- [WHAT THIS TASK INVOLVES]: Quote, without any change, the line that contains "blue wallet: 2 -> 0" and all lines that follow it to the end of the data below.
= Beginning of Section =
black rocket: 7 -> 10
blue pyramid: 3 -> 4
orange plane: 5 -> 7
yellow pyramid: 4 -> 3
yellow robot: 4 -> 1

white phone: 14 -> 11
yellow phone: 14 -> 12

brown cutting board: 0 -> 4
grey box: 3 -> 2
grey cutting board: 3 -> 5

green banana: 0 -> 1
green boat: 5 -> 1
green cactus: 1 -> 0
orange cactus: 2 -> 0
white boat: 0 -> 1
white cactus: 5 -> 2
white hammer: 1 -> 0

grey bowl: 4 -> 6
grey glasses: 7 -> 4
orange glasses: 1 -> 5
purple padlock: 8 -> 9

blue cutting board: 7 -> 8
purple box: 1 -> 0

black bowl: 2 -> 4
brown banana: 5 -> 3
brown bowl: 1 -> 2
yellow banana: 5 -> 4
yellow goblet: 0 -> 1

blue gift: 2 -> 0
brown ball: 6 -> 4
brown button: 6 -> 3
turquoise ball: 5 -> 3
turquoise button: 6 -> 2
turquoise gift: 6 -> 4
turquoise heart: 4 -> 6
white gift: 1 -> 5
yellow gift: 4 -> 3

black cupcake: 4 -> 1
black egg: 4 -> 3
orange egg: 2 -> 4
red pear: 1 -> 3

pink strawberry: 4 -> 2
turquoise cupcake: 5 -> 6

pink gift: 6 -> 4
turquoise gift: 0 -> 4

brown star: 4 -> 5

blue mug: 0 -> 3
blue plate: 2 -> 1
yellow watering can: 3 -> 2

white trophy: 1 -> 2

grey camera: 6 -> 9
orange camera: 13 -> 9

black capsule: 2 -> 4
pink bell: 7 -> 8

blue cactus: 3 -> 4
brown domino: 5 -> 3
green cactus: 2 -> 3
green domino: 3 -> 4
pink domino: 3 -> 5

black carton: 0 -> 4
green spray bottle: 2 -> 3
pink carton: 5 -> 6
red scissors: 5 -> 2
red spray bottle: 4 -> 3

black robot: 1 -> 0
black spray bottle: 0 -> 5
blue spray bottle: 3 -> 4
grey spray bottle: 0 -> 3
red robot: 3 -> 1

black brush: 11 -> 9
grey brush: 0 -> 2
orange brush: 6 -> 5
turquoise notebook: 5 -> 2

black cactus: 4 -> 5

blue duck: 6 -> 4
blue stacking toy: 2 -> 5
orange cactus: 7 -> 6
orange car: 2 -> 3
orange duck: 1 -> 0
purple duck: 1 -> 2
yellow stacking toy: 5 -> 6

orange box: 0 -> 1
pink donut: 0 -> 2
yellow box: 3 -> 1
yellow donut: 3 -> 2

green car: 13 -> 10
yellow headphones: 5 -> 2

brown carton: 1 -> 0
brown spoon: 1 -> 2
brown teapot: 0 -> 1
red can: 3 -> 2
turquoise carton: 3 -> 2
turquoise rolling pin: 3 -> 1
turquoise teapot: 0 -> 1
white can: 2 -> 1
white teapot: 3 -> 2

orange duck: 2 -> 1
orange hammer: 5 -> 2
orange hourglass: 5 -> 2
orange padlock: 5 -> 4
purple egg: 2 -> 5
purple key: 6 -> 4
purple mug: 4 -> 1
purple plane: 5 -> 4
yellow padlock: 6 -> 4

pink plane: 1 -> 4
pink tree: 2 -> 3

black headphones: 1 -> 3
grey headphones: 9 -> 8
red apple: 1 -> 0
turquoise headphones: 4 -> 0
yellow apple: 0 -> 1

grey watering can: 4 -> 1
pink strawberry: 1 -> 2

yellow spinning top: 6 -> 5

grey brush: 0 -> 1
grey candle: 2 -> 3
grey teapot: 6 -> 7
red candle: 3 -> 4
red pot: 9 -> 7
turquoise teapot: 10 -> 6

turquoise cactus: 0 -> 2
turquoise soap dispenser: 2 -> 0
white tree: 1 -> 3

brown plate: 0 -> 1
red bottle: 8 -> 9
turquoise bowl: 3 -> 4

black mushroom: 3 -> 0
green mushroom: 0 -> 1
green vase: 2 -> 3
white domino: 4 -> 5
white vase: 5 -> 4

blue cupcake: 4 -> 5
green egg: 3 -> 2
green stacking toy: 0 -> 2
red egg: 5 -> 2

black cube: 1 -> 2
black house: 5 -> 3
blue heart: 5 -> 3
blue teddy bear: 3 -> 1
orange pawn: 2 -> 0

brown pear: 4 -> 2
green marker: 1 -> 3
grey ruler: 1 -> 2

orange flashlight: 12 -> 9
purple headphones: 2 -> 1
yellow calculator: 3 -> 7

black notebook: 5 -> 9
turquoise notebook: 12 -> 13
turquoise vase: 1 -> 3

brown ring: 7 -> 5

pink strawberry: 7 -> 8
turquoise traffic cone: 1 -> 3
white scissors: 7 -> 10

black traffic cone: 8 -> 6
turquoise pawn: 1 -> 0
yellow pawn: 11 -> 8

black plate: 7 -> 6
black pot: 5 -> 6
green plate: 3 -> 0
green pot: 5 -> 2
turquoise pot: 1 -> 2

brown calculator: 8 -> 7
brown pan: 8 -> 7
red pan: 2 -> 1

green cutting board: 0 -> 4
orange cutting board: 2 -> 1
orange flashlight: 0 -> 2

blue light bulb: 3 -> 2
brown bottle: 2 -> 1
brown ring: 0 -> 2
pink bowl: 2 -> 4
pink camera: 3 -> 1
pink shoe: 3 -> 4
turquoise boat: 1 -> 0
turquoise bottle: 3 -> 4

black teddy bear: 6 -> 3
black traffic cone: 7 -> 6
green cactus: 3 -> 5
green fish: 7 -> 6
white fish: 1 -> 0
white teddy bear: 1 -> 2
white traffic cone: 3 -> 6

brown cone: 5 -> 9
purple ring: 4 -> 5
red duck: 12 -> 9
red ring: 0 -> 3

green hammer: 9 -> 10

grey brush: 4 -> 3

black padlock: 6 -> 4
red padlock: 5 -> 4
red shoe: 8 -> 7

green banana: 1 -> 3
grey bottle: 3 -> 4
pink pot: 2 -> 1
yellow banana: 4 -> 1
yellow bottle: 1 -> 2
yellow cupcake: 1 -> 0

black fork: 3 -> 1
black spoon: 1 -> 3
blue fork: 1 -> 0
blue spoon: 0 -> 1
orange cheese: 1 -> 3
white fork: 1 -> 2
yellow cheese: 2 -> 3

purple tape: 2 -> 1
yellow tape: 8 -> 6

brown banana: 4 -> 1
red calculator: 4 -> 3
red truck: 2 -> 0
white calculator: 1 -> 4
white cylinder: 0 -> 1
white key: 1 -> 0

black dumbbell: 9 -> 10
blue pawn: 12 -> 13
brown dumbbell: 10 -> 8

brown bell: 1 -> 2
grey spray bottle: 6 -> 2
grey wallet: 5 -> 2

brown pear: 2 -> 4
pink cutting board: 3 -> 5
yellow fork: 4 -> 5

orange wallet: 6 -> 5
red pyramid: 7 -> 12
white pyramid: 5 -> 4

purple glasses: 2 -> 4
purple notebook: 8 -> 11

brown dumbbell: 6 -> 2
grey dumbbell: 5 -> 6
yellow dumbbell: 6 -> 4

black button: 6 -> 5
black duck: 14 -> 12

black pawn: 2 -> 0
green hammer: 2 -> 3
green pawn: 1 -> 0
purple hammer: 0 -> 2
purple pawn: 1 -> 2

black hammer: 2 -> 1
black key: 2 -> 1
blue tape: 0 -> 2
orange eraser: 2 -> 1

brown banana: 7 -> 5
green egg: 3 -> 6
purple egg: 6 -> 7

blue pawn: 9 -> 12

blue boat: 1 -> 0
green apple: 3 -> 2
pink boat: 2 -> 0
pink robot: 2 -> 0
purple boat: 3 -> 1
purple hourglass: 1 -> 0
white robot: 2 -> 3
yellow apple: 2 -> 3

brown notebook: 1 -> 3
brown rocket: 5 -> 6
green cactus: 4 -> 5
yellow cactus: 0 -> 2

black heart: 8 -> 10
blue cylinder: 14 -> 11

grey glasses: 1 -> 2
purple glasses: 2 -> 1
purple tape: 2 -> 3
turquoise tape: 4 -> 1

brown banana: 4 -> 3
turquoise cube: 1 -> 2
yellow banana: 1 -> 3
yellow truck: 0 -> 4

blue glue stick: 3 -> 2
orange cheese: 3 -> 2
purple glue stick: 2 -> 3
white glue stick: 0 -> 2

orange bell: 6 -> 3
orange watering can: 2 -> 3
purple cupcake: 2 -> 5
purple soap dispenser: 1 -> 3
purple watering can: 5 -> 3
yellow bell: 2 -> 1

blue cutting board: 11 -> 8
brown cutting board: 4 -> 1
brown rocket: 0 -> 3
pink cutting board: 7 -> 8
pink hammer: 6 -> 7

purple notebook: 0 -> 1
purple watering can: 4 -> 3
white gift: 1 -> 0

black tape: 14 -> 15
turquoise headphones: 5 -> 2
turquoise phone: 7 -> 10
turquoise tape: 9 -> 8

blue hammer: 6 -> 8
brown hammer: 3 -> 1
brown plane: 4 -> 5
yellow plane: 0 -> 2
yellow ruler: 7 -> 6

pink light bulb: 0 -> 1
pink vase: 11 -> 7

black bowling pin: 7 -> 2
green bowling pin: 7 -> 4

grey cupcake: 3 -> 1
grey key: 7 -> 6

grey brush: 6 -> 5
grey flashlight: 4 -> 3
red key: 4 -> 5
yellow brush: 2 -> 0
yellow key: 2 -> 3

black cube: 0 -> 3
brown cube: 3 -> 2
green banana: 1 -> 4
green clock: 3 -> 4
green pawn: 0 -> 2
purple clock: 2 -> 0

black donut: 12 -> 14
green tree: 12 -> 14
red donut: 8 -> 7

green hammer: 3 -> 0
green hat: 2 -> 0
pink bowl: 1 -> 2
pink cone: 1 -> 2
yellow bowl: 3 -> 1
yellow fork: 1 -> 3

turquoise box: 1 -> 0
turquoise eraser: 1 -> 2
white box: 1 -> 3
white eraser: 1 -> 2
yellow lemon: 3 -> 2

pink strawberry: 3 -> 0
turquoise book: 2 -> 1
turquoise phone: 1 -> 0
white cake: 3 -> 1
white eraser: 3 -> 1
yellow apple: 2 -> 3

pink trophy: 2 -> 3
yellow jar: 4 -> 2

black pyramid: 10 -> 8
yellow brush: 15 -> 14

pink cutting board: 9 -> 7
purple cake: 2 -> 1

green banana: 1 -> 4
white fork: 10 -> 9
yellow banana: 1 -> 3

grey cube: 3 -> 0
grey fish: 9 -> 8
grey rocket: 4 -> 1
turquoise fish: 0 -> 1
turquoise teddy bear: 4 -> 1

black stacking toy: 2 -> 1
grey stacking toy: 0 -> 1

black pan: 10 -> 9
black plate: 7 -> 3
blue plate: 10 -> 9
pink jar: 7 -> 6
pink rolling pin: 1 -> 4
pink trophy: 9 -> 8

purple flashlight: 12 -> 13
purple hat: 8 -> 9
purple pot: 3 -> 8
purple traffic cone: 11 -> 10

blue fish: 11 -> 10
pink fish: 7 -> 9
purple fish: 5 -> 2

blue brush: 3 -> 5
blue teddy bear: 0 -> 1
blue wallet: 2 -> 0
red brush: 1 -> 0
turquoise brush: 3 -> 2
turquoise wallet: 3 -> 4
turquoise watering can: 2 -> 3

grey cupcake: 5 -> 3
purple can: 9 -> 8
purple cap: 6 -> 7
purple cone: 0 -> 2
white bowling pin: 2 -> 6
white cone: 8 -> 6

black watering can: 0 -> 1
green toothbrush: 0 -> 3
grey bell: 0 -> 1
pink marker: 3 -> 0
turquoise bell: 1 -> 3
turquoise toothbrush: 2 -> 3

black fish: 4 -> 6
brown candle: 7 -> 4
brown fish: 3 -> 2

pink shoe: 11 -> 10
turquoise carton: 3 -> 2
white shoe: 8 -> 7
= End of Section =
- [ANSWER BELOW]:
blue wallet: 2 -> 0
red brush: 1 -> 0
turquoise brush: 3 -> 2
turquoise wallet: 3 -> 4
turquoise watering can: 2 -> 3

grey cupcake: 5 -> 3
purple can: 9 -> 8
purple cap: 6 -> 7
purple cone: 0 -> 2
white bowling pin: 2 -> 6
white cone: 8 -> 6

black watering can: 0 -> 1
green toothbrush: 0 -> 3
grey bell: 0 -> 1
pink marker: 3 -> 0
turquoise bell: 1 -> 3
turquoise toothbrush: 2 -> 3

black fish: 4 -> 6
brown candle: 7 -> 4
brown fish: 3 -> 2

pink shoe: 11 -> 10
turquoise carton: 3 -> 2
white shoe: 8 -> 7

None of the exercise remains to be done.